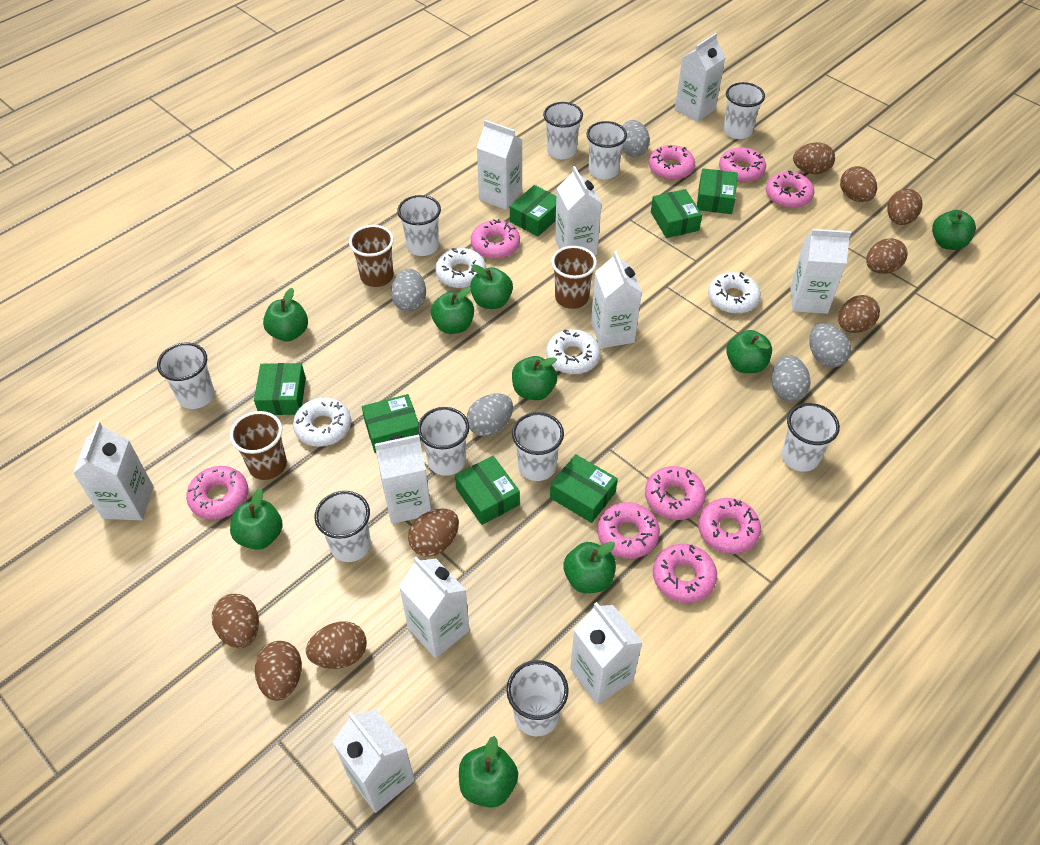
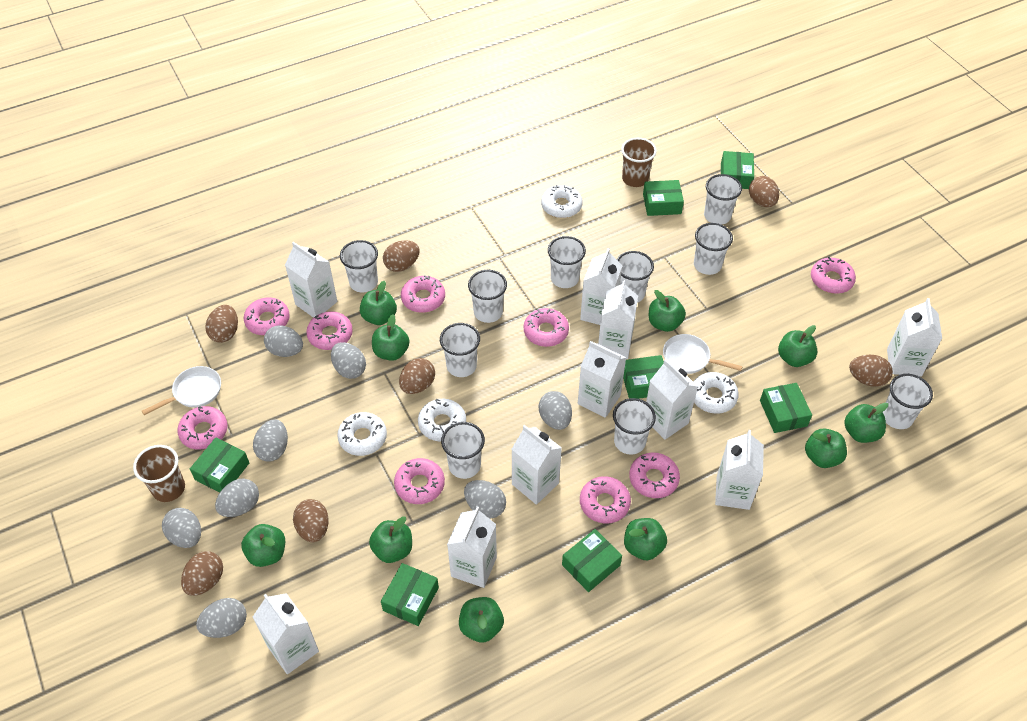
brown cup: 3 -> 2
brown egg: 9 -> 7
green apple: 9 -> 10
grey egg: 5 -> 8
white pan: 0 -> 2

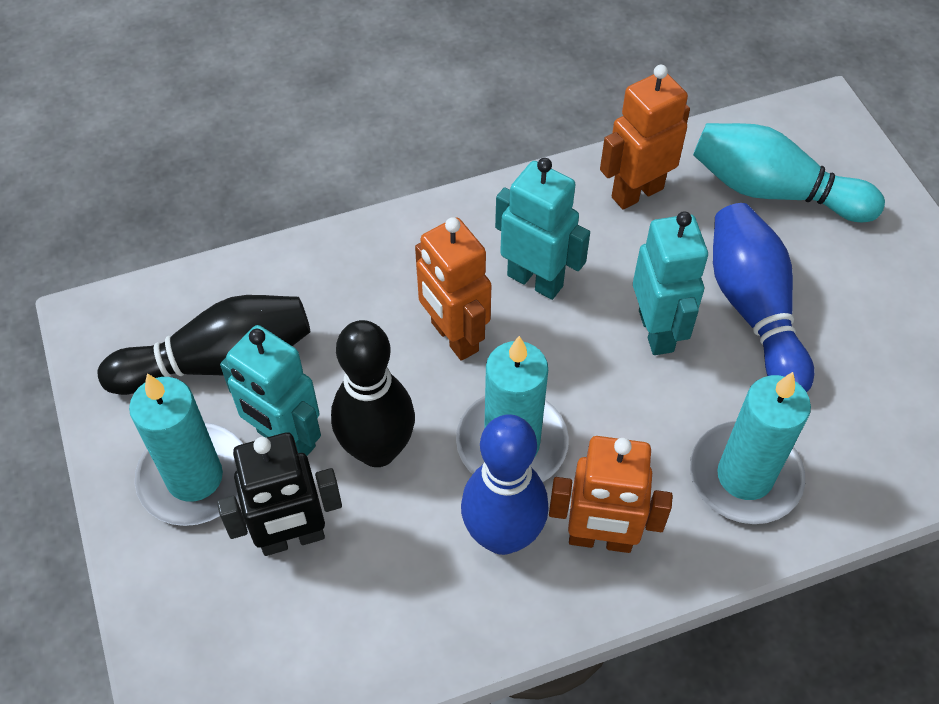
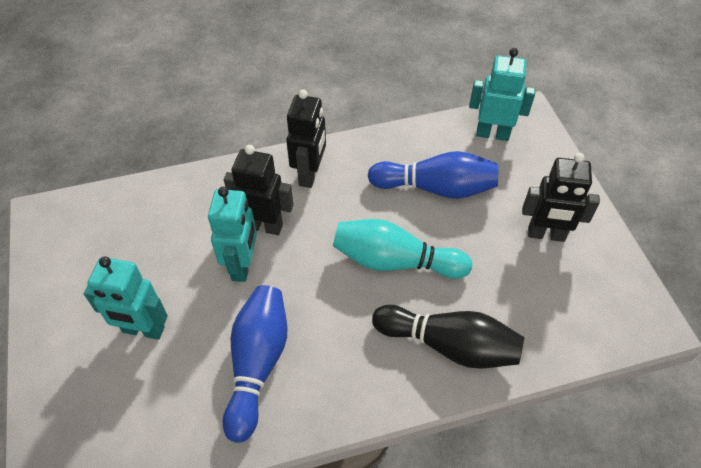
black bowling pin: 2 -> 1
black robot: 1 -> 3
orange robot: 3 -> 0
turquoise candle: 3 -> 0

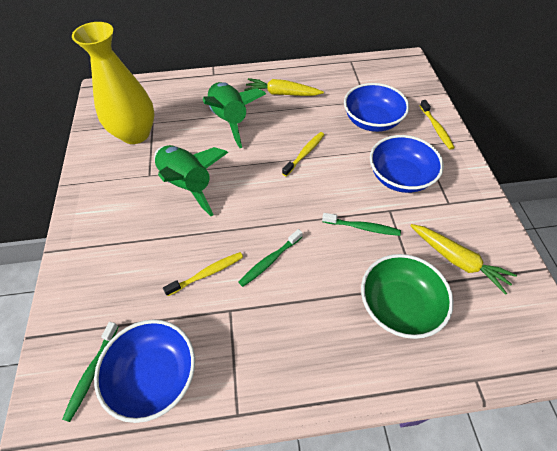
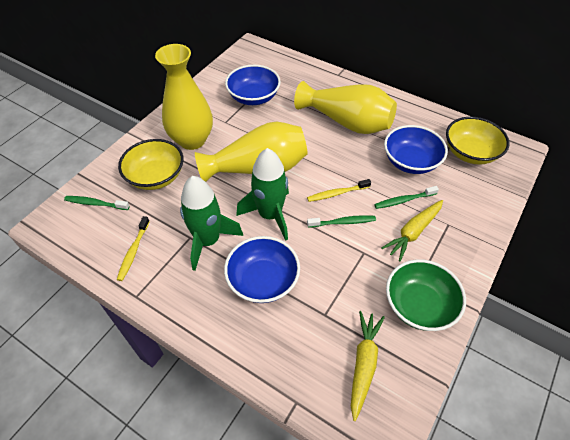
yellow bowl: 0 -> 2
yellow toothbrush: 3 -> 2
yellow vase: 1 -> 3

_Task directions_: In the answer, the data should reappear exactly, with no pictures.

_Written solution_:
brown cup: 3 -> 2
brown egg: 9 -> 7
green apple: 9 -> 10
grey egg: 5 -> 8
white pan: 0 -> 2

black bowling pin: 2 -> 1
black robot: 1 -> 3
orange robot: 3 -> 0
turquoise candle: 3 -> 0

yellow bowl: 0 -> 2
yellow toothbrush: 3 -> 2
yellow vase: 1 -> 3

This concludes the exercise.